[Coordinate-based change listings]
- - -
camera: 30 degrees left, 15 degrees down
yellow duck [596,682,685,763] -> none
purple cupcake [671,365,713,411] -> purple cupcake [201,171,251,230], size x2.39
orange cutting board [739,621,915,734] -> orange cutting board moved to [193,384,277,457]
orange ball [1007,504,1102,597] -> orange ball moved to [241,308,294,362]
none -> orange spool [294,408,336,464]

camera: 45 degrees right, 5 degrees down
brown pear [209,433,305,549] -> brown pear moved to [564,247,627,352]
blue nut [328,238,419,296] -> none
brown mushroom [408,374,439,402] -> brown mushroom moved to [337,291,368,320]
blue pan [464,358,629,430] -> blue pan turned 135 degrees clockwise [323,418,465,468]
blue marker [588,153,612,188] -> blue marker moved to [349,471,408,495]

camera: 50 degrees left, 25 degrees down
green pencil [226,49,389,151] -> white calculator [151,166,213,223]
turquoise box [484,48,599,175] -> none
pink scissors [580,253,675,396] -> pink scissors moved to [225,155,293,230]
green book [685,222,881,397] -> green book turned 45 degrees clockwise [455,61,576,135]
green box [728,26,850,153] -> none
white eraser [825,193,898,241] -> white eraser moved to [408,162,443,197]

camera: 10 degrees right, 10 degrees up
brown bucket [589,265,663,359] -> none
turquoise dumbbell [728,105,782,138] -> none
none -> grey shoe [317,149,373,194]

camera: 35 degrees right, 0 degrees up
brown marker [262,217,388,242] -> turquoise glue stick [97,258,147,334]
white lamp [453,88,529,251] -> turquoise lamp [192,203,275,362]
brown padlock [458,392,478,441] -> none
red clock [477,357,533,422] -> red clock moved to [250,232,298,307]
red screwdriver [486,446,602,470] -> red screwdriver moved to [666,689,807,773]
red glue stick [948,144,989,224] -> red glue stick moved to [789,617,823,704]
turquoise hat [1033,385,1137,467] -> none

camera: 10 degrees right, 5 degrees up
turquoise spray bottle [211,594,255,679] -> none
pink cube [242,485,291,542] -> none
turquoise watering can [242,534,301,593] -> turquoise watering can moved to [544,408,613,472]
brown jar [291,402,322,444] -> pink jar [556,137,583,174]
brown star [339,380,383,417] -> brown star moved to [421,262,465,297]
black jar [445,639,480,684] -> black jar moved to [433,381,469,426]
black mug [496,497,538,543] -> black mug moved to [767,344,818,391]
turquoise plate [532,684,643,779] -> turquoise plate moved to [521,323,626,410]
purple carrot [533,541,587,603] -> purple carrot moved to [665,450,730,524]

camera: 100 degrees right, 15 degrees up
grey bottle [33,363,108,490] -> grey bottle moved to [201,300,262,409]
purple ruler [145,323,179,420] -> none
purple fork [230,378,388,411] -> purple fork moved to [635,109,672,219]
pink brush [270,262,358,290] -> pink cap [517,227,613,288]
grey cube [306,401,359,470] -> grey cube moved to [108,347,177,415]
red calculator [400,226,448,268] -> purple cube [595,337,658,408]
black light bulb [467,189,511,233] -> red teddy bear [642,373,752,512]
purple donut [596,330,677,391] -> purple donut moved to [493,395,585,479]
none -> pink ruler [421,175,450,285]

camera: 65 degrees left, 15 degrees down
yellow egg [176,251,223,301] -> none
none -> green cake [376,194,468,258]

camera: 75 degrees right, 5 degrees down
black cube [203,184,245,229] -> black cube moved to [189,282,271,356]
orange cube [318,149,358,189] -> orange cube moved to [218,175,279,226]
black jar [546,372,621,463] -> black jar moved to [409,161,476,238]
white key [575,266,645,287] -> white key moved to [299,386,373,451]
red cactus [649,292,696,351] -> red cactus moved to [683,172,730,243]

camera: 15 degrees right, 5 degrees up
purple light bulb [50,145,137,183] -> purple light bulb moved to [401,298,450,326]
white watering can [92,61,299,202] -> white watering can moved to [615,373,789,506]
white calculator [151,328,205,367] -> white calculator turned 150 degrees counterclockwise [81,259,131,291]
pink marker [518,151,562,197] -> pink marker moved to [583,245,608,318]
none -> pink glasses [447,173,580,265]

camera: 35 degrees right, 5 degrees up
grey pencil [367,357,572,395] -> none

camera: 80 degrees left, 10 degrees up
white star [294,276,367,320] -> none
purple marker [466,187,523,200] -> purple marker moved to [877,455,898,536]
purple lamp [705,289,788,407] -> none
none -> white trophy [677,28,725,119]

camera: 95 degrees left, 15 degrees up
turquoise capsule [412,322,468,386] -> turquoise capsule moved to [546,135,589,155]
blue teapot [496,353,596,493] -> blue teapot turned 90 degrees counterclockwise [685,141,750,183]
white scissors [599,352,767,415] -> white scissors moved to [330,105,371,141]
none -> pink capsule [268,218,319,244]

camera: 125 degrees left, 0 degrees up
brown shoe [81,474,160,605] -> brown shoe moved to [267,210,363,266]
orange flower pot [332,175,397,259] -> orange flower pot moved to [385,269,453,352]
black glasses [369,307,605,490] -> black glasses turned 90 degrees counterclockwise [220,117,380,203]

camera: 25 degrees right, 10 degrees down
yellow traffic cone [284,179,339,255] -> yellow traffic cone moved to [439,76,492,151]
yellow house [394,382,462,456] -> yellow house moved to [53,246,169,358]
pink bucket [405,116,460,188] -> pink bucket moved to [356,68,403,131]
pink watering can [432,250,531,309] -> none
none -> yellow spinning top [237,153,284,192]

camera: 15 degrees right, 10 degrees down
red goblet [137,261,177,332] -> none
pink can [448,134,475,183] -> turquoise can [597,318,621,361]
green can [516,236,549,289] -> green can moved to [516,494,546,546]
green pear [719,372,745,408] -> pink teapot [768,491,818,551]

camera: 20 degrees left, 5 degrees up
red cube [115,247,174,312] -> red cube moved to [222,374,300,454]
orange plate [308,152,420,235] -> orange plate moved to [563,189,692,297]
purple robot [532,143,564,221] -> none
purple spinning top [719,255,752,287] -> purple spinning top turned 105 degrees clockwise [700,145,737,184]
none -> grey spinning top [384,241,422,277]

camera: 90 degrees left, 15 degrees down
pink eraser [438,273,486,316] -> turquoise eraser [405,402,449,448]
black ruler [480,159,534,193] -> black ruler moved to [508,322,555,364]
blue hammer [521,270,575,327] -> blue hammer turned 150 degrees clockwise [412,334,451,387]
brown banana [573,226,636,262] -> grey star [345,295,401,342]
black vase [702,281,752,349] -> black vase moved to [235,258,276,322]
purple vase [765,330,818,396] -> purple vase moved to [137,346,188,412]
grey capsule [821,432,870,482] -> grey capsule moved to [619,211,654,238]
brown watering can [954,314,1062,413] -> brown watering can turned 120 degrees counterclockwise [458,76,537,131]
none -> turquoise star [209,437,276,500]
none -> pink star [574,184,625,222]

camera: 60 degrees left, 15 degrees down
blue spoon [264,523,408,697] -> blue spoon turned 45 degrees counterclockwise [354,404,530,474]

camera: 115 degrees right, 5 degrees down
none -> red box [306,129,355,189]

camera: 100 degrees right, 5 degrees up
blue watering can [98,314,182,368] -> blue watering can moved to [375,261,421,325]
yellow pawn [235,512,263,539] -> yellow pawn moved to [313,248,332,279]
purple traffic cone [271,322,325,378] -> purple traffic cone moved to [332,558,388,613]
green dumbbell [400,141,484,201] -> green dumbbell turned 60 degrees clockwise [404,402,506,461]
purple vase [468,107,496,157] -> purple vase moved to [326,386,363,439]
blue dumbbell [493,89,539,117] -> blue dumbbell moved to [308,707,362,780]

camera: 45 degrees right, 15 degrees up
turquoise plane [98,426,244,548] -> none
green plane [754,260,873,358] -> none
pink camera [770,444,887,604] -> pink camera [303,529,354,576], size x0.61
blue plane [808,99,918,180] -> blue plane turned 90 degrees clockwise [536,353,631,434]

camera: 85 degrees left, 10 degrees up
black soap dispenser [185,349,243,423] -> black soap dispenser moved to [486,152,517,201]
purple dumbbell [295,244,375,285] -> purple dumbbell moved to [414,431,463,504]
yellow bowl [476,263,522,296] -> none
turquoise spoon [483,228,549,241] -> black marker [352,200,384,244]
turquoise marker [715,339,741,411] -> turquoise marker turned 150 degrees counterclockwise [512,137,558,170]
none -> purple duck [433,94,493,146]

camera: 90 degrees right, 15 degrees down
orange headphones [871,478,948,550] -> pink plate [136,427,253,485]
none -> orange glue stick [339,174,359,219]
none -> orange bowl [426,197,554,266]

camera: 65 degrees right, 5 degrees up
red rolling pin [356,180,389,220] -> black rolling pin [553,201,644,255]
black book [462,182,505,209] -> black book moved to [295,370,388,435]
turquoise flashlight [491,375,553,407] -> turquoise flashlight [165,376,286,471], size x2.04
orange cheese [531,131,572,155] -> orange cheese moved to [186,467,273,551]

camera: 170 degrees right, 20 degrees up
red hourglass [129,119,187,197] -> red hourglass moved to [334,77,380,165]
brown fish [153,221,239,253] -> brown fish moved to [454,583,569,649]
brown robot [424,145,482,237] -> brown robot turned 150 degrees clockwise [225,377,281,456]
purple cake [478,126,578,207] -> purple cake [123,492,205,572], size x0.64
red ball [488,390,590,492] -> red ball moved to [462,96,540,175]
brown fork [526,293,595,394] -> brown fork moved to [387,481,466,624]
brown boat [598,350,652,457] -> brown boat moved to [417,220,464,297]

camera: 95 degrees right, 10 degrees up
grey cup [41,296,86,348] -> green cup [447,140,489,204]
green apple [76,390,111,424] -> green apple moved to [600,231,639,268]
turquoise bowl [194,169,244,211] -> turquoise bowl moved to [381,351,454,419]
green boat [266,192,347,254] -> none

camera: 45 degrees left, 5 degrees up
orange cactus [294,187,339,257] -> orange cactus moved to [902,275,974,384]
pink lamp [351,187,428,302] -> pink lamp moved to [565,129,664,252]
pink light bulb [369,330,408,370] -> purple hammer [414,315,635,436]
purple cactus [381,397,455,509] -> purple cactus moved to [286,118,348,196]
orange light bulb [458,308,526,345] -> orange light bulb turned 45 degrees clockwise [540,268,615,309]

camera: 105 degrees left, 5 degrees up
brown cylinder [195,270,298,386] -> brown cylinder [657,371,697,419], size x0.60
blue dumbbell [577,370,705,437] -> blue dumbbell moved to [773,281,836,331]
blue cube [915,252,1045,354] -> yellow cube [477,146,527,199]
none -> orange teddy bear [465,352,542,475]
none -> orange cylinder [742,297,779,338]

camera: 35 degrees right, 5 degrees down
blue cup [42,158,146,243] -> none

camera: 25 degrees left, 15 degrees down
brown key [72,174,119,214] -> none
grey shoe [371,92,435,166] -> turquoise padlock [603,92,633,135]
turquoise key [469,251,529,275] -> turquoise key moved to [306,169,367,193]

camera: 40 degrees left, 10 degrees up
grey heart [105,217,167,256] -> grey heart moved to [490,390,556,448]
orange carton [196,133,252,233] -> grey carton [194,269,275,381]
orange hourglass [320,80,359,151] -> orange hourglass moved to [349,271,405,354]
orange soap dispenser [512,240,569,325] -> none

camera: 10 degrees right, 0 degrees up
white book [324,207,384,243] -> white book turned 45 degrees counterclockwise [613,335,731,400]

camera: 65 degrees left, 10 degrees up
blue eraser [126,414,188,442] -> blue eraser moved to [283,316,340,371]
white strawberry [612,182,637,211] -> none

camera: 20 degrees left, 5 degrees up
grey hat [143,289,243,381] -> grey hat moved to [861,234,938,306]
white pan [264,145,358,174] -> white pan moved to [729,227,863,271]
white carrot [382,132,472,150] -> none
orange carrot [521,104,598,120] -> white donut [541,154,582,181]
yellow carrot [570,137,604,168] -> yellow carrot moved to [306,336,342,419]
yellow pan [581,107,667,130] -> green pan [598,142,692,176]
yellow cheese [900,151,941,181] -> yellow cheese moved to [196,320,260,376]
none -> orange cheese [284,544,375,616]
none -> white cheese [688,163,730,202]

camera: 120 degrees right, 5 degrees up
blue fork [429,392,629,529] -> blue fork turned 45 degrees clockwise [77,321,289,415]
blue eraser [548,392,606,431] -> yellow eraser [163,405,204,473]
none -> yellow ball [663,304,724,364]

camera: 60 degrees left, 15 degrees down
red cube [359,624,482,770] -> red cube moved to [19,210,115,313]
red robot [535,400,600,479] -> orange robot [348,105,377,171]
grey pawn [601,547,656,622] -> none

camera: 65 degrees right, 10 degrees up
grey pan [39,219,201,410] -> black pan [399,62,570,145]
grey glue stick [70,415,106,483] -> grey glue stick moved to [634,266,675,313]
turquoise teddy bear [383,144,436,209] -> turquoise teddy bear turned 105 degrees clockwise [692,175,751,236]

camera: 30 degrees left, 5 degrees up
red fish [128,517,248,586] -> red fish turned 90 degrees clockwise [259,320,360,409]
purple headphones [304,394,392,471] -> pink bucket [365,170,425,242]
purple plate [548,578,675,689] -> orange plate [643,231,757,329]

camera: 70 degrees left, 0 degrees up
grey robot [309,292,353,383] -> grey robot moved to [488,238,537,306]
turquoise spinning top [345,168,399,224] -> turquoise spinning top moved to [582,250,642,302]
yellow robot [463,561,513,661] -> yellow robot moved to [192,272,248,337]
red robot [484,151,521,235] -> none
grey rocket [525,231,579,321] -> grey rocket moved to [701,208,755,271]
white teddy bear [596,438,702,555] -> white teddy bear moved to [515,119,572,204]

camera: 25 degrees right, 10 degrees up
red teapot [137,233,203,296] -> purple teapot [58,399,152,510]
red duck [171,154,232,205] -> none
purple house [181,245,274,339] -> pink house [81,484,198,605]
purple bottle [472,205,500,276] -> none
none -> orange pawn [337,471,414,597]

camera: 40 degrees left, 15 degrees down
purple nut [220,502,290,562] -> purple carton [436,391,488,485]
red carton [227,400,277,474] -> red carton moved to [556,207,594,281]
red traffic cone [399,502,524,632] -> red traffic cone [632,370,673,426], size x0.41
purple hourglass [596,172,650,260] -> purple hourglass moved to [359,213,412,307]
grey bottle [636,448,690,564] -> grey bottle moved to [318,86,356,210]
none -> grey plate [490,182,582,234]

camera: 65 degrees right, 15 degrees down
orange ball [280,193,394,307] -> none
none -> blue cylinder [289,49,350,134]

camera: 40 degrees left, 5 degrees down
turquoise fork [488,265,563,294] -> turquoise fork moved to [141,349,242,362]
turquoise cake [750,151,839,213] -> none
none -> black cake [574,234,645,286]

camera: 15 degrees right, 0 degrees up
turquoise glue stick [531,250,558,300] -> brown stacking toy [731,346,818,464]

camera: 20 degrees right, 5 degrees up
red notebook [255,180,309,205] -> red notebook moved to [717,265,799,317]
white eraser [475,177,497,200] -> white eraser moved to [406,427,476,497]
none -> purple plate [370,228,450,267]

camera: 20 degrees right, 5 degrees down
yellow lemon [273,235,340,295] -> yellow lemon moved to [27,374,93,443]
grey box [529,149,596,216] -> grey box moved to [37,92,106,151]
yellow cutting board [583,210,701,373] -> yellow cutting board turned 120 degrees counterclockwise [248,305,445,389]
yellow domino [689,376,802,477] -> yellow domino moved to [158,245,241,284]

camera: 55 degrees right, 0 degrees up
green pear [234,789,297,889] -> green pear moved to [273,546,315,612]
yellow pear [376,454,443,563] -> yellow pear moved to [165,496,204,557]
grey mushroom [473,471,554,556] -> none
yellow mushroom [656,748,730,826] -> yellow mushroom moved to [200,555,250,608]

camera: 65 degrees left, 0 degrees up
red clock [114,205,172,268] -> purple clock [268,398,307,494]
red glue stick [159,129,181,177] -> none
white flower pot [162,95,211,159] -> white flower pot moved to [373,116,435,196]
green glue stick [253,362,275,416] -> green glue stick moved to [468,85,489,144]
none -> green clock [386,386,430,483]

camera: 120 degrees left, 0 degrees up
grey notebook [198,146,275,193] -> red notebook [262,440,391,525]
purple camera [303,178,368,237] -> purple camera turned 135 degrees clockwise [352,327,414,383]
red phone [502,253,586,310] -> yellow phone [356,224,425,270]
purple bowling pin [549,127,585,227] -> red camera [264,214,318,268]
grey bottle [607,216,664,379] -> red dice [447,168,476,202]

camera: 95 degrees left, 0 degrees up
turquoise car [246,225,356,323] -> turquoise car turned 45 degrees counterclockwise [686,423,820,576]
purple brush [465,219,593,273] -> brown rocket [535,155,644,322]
- - -
## PROBLEM TO SOLVE
The stretch of entries above that starts with the line containing "blue fork [429,392,629,529]" and goes on through the line containing "red cube [359,624,482,770]" is to be transcribed exactly, and no other line is to be transcribed.

## OUTPUT BELOW
blue fork [429,392,629,529] -> blue fork turned 45 degrees clockwise [77,321,289,415]
blue eraser [548,392,606,431] -> yellow eraser [163,405,204,473]
none -> yellow ball [663,304,724,364]

camera: 60 degrees left, 15 degrees down
red cube [359,624,482,770] -> red cube moved to [19,210,115,313]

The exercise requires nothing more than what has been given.